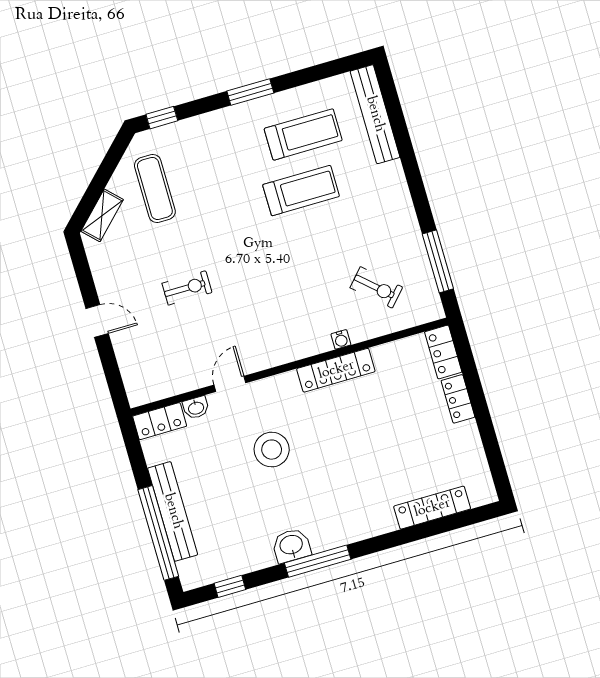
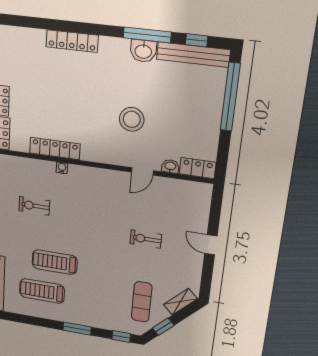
window: (250, 92) -> (77, 329), moved
window: (109, 164) -> (163, 327), added
exercise bike: (376, 287) -> (34, 206), moved, turned -42
locker: (336, 370) -> (55, 148), moved
locker: (432, 508) -> (72, 41), moved
bench: (173, 511) -> (193, 55), moved, turned 90
window: (318, 561) -> (147, 35), moved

···

Exercise directions.
Check every line in the material above for the string "window", then give only the number of lines that have it.

Answer.
3